- DATA SHOWN -

--------------------

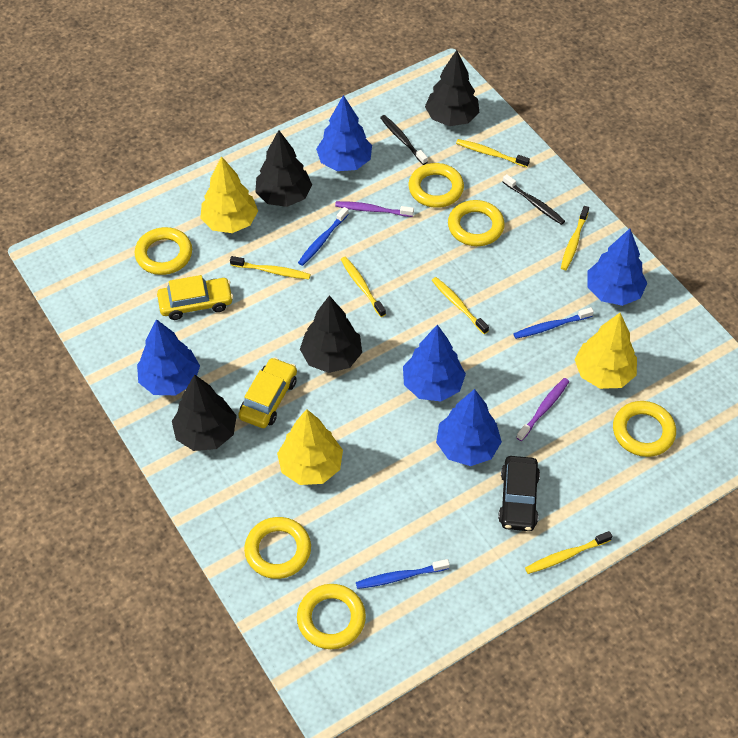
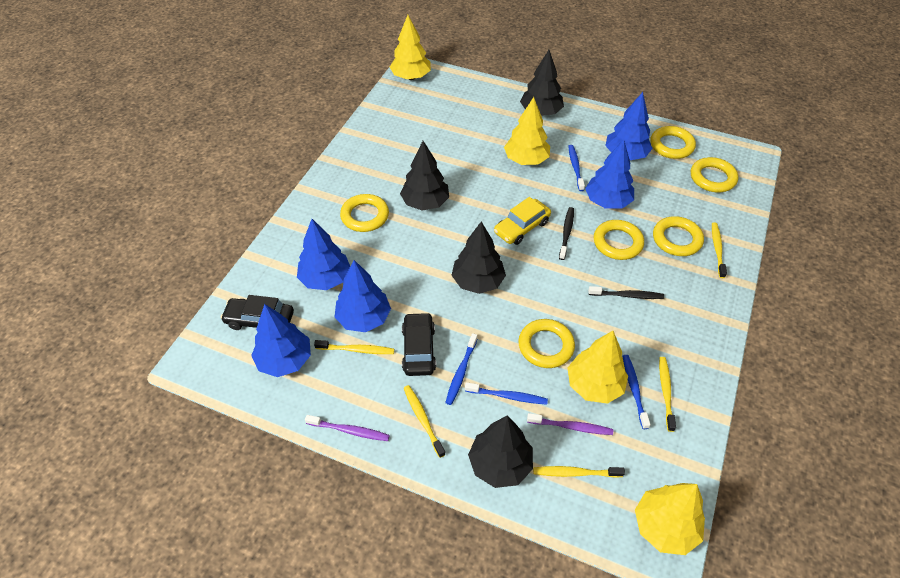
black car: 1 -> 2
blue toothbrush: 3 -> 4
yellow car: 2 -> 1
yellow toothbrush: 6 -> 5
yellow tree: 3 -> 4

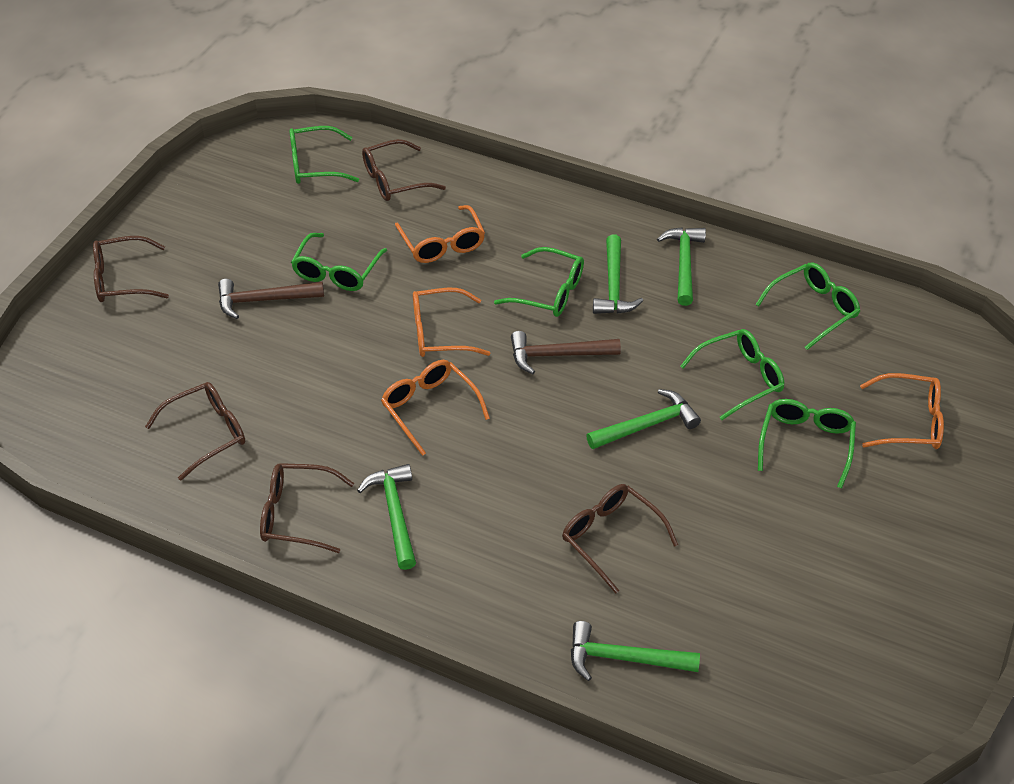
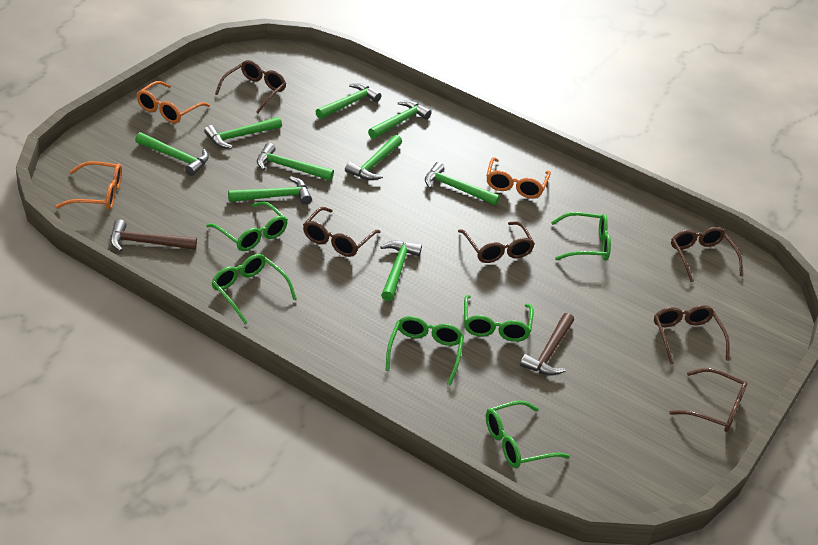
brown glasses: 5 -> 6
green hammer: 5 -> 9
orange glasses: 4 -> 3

--------------------

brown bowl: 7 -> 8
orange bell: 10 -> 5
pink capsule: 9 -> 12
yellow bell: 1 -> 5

--------------------

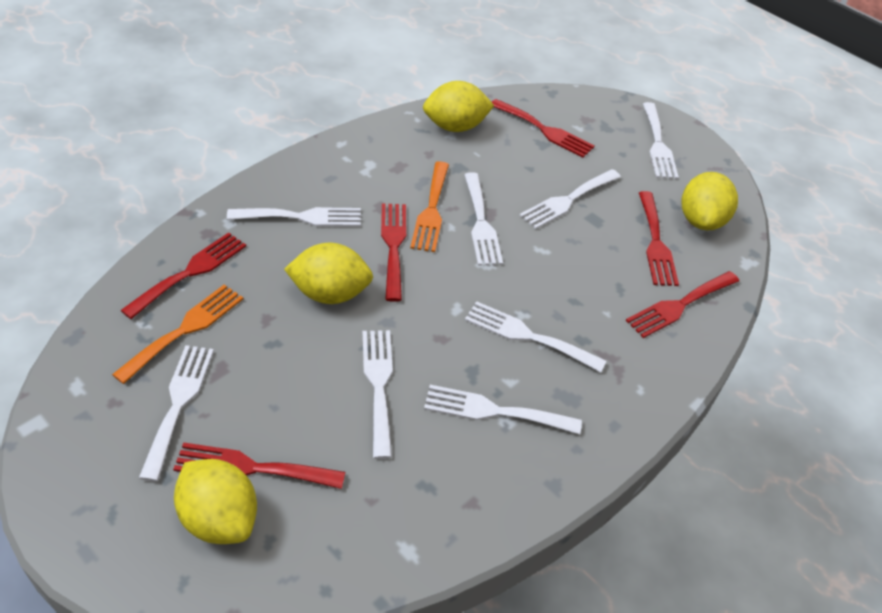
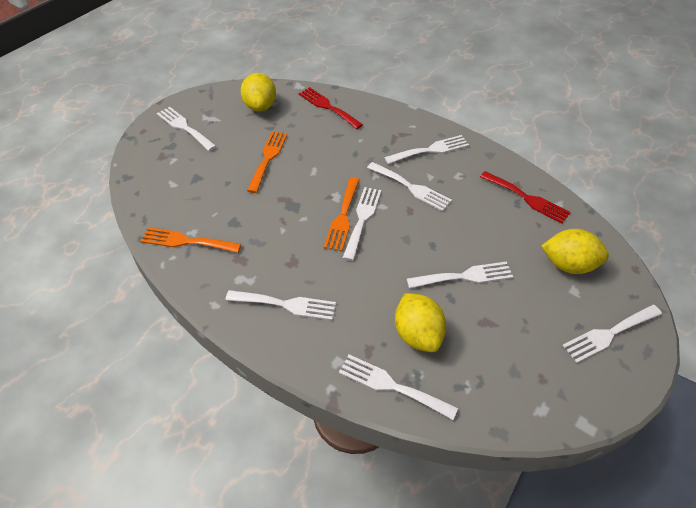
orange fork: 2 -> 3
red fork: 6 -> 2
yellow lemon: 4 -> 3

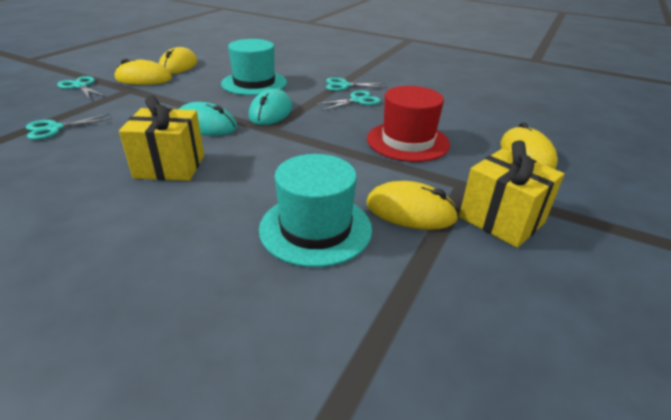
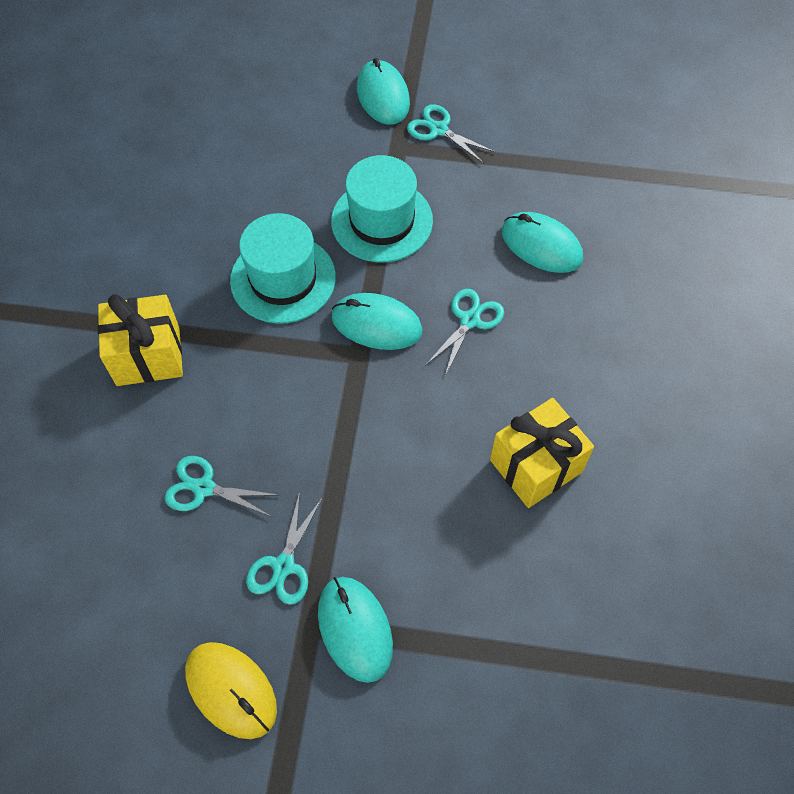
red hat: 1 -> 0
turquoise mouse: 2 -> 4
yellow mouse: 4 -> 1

--------------------

- DIRECTIONS -
Copy only these lines from the records above, exactly: the one with "yellow lemon: 4 -> 3", the one with "yellow mouse: 4 -> 1", and those between. Skip the pictures.

- RESPONSE AREA -
yellow lemon: 4 -> 3

red hat: 1 -> 0
turquoise mouse: 2 -> 4
yellow mouse: 4 -> 1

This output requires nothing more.